§ Work item: Narrow the data below down to the lines containing "yellow".
•••
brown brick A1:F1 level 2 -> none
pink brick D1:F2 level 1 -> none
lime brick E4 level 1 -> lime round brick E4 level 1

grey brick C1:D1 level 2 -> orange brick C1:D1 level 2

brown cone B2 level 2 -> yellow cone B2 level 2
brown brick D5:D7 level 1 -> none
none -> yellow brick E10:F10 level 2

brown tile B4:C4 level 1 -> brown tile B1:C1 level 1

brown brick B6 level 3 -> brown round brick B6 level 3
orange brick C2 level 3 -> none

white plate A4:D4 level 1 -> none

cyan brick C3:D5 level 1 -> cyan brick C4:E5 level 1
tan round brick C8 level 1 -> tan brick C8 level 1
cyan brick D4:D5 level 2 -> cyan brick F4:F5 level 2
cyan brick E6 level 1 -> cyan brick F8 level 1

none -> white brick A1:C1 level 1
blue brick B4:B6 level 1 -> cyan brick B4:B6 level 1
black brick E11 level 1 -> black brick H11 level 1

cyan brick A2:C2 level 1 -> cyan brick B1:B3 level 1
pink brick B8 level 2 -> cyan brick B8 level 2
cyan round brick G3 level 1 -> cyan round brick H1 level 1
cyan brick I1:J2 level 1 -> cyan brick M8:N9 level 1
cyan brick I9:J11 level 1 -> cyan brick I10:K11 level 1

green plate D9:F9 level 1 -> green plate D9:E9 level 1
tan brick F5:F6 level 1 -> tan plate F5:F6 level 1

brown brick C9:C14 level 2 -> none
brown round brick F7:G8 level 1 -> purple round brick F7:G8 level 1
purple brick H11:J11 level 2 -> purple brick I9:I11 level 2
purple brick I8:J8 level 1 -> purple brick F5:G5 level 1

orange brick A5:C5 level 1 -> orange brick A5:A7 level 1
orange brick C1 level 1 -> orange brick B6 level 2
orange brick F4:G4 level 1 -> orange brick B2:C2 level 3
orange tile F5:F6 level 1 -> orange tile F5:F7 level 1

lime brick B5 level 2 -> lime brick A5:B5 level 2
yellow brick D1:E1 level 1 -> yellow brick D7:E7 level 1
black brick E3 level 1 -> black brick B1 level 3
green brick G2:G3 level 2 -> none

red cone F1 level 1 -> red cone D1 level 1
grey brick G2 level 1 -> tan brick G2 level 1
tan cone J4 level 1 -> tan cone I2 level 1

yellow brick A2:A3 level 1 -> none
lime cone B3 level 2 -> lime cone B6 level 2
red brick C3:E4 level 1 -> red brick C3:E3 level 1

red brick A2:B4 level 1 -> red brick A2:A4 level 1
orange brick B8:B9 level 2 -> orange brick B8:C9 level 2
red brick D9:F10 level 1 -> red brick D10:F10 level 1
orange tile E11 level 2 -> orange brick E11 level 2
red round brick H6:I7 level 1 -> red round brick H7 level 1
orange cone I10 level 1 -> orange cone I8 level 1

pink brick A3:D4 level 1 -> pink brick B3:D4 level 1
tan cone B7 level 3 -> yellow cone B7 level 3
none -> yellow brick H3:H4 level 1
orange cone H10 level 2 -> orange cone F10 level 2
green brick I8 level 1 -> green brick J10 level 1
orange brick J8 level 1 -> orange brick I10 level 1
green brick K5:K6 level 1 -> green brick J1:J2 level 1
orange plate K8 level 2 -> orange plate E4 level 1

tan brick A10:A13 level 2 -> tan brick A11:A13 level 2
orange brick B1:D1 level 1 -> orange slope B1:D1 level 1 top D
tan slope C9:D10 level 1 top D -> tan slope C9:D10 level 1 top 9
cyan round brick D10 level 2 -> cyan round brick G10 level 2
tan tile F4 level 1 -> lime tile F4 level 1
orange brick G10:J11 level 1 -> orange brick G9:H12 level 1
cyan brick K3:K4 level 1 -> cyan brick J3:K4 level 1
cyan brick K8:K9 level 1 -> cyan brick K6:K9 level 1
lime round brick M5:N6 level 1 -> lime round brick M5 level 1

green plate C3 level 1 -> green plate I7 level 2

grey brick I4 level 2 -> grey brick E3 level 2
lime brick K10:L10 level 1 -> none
•••
§ Answer below:
brown cone B2 level 2 -> yellow cone B2 level 2
none -> yellow brick E10:F10 level 2
yellow brick D1:E1 level 1 -> yellow brick D7:E7 level 1
yellow brick A2:A3 level 1 -> none
tan cone B7 level 3 -> yellow cone B7 level 3
none -> yellow brick H3:H4 level 1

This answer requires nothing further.